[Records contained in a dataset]
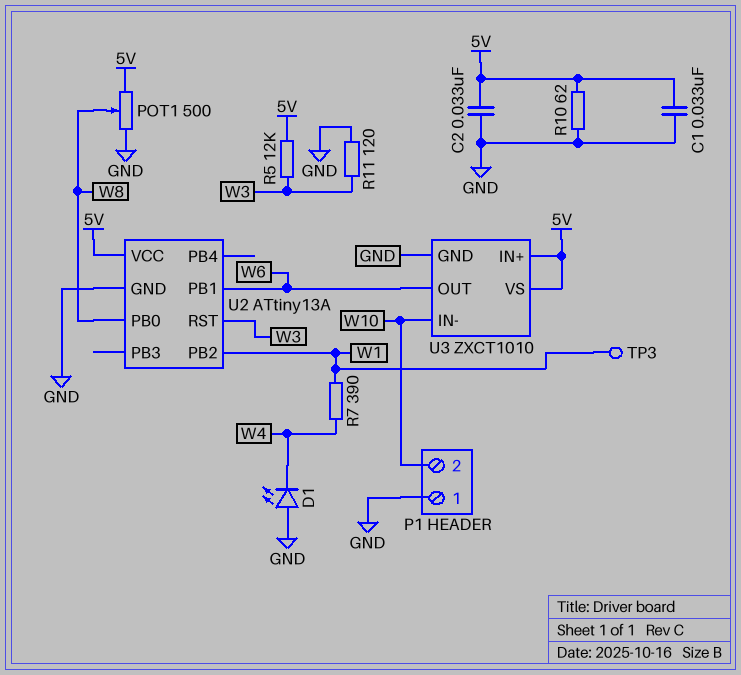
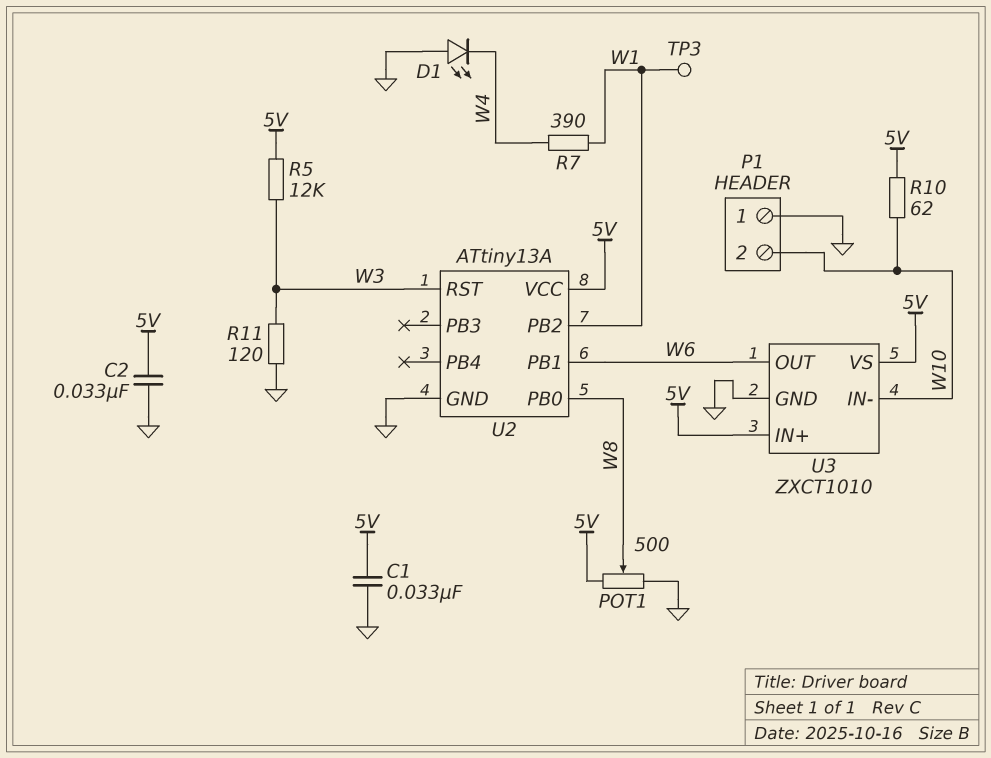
R10: 62 (5V, GND) -> 62 (5V, W10)

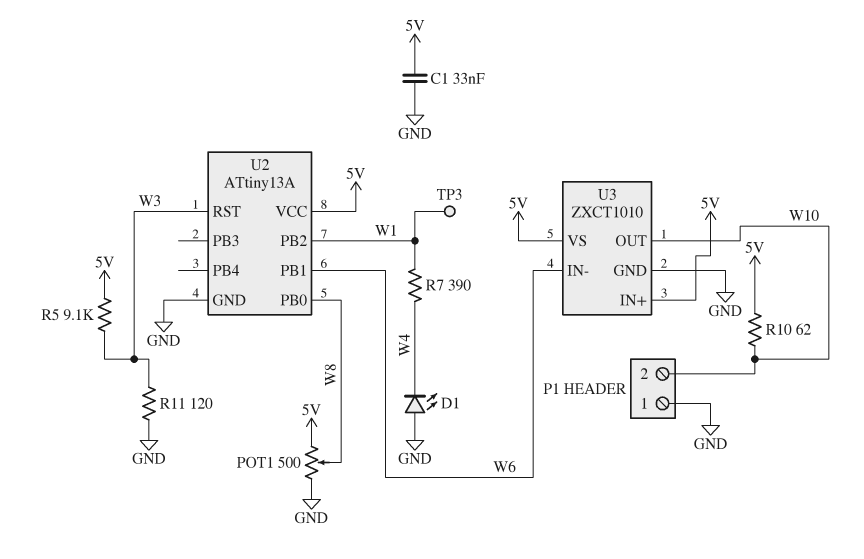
C2: 33nF (5V, GND) -> none
R5: 12k (5V, W3) -> 9.1k (5V, W3)
U3 pin IN-: W10 -> W6
U3 pin OUT: W6 -> W10

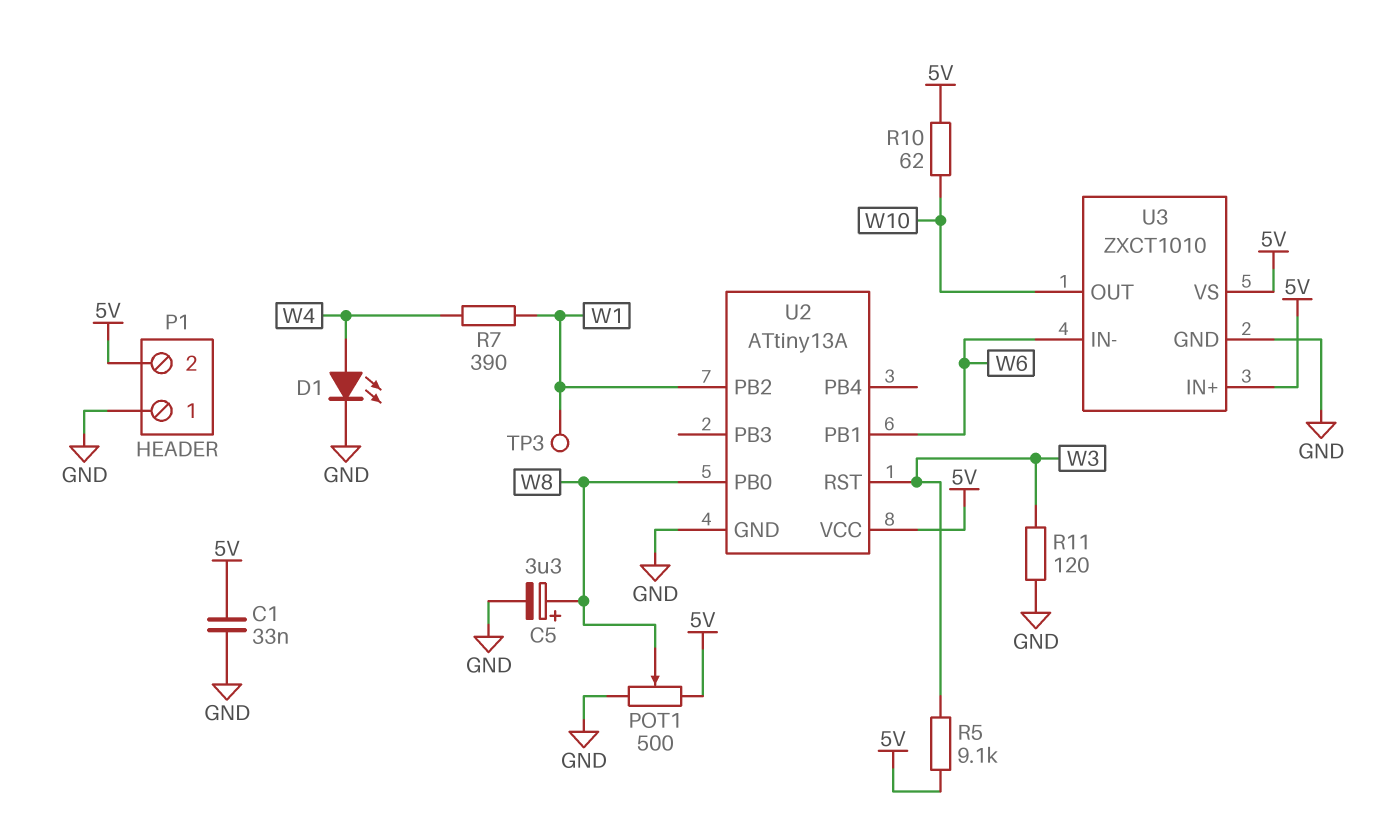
C5: none -> 3.3uF (plus W8, minus GND)
D1: LED (A GND, K W4) -> LED (A W4, K GND)
P1 pin 2: W10 -> 5V

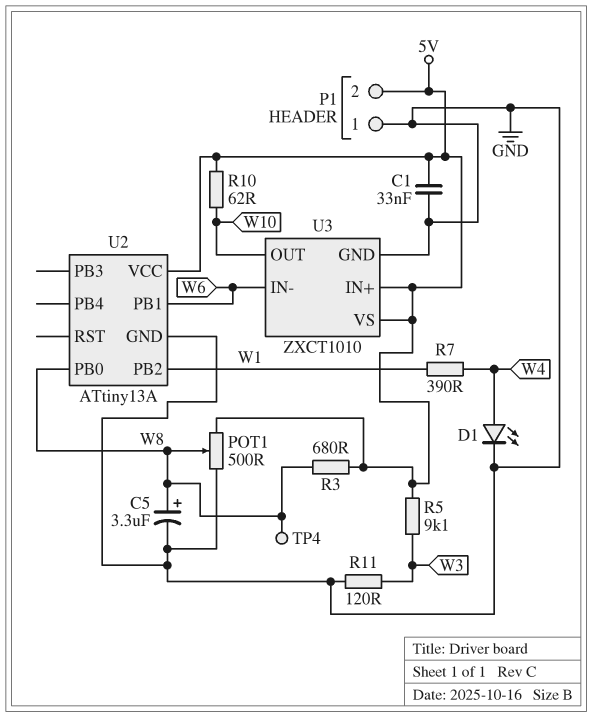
R3: none -> 680 (5V, W8)
TP3: test point (W1) -> none
TP4: none -> test point (W8)
U2 pin RST: W3 -> none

[Exercise] Show each line of the records above containing "test".

[Solution below]
TP3: test point (W1) -> none
TP4: none -> test point (W8)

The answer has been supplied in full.